▶ [DATASET EXTRACT]:
+-------+

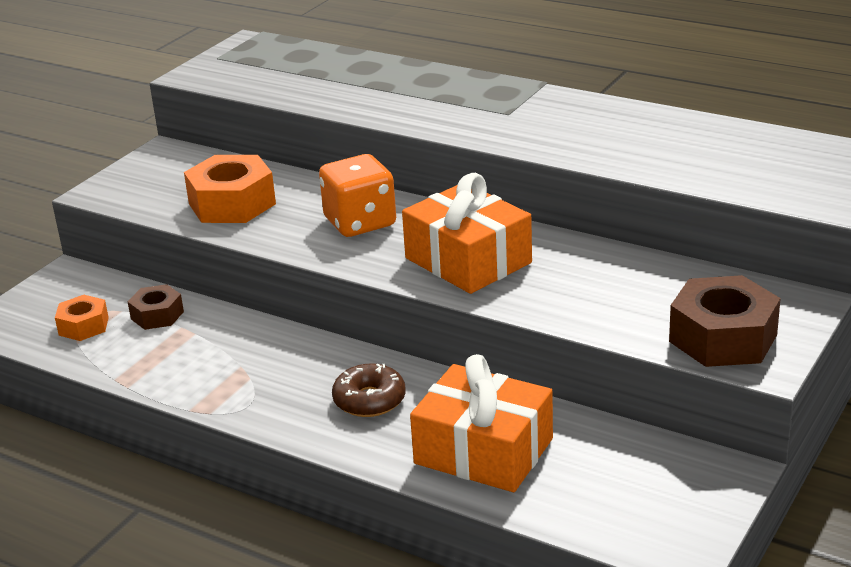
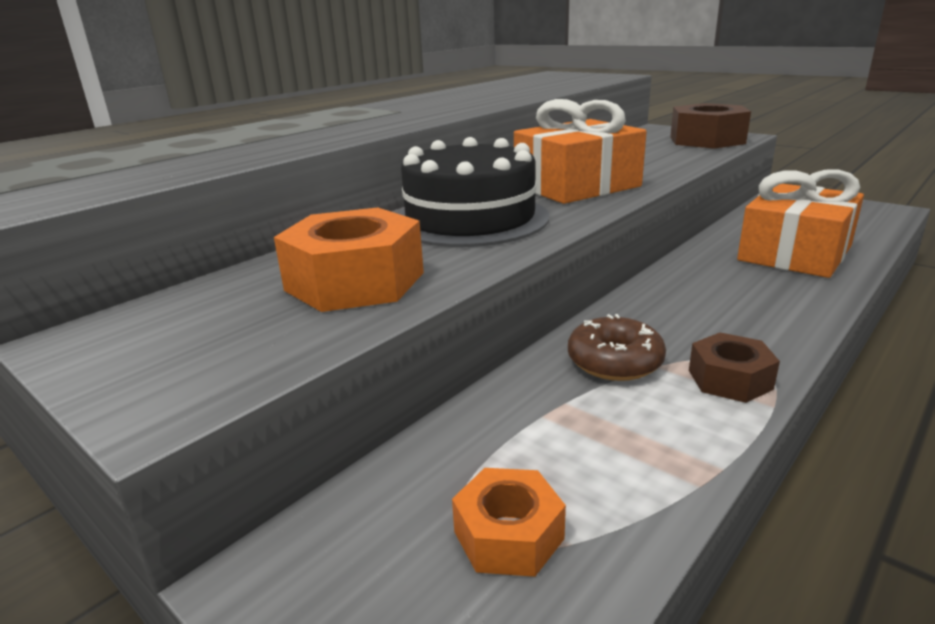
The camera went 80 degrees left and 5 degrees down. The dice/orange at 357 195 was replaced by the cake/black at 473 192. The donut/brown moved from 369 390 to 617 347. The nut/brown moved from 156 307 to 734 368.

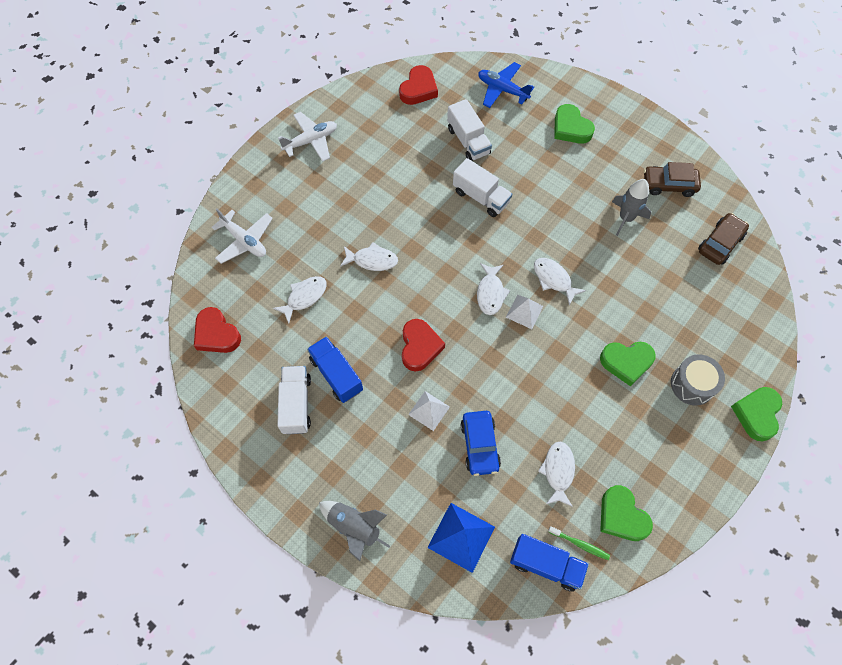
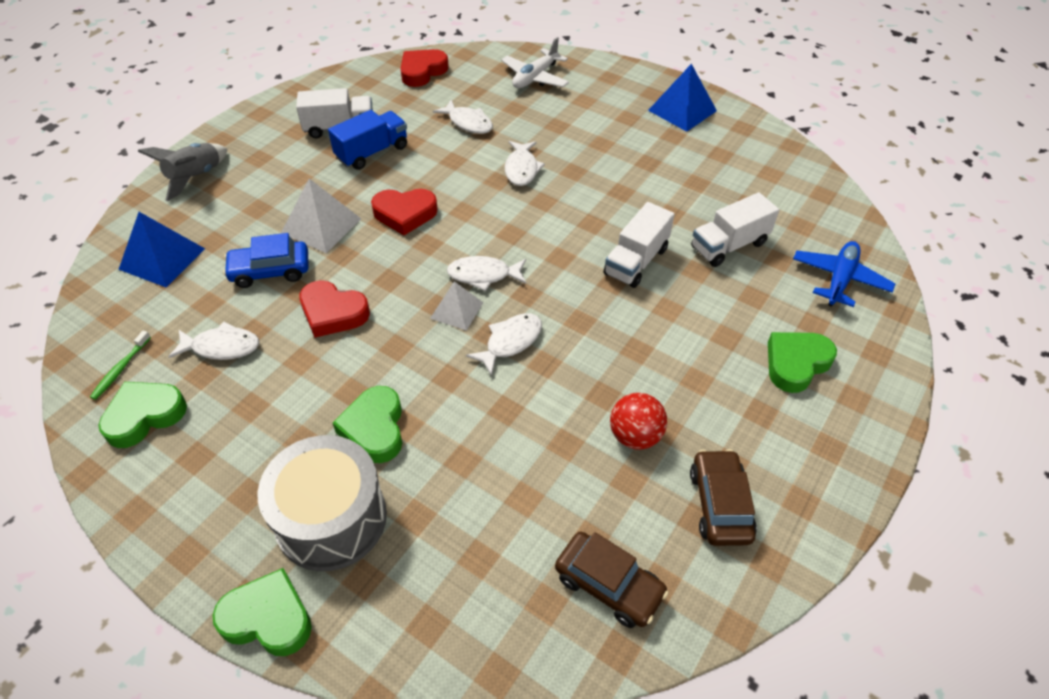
The camera went 85 degrees right and 15 degrees down. The drum/grey at 698 380 changed to 1.54 times the size. The pyramid/white at 429 411 changed to 1.55 times the size. The heart/red moved from 418 85 to 334 309. The rocket/grey at 631 207 was replaced by the ball/red at 638 421. The plane/white at 307 137 was replaced by the pyramid/blue at 682 98. The truck/blue at 549 563 disappeared.

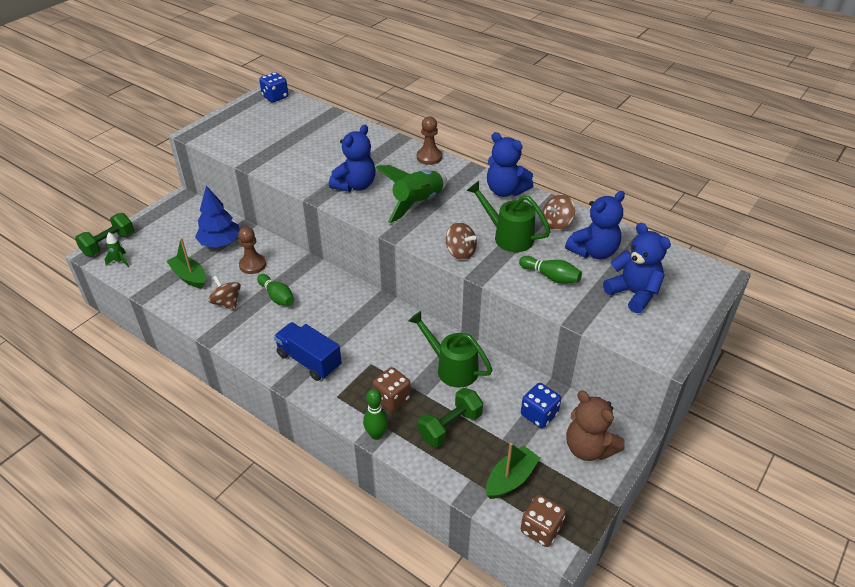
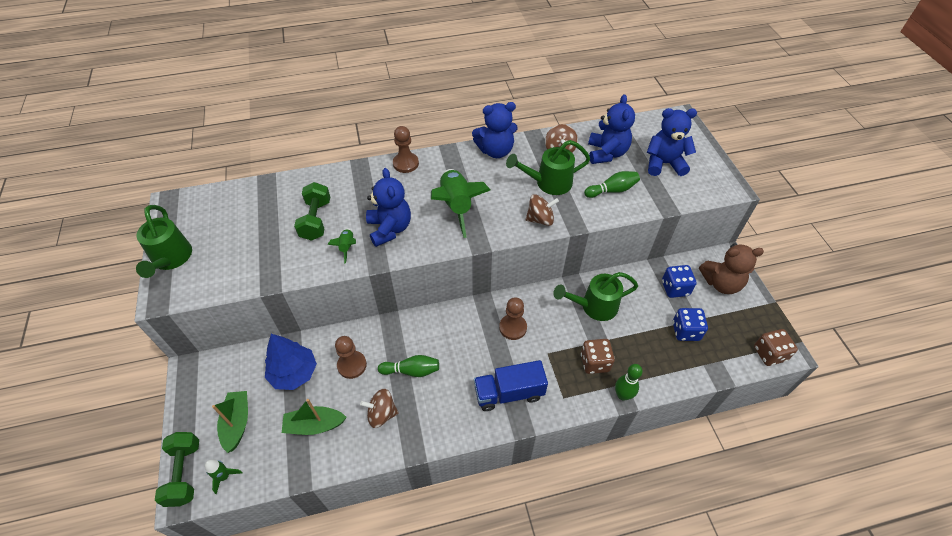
The camera went 50 degrees left and 10 degrees up. The watering can/green at 164 241 appeared. The boat/green moved from 513 471 to 230 422. The dumbbell/green moved from 450 417 to 312 211. The rocket/green at 342 246 appeared. The pawn/brown at 513 318 appeared. The dice/blue moved from 273 87 to 690 324.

+-------+

▶ [PROBLEM]: When you write out the material, keep every line exact and leave out each picture.

▶ [REPLY TO THE EXERCISE]:
The camera went 80 degrees left and 5 degrees down. The dice/orange at 357 195 was replaced by the cake/black at 473 192. The donut/brown moved from 369 390 to 617 347. The nut/brown moved from 156 307 to 734 368.

The camera went 85 degrees right and 15 degrees down. The drum/grey at 698 380 changed to 1.54 times the size. The pyramid/white at 429 411 changed to 1.55 times the size. The heart/red moved from 418 85 to 334 309. The rocket/grey at 631 207 was replaced by the ball/red at 638 421. The plane/white at 307 137 was replaced by the pyramid/blue at 682 98. The truck/blue at 549 563 disappeared.

The camera went 50 degrees left and 10 degrees up. The watering can/green at 164 241 appeared. The boat/green moved from 513 471 to 230 422. The dumbbell/green moved from 450 417 to 312 211. The rocket/green at 342 246 appeared. The pawn/brown at 513 318 appeared. The dice/blue moved from 273 87 to 690 324.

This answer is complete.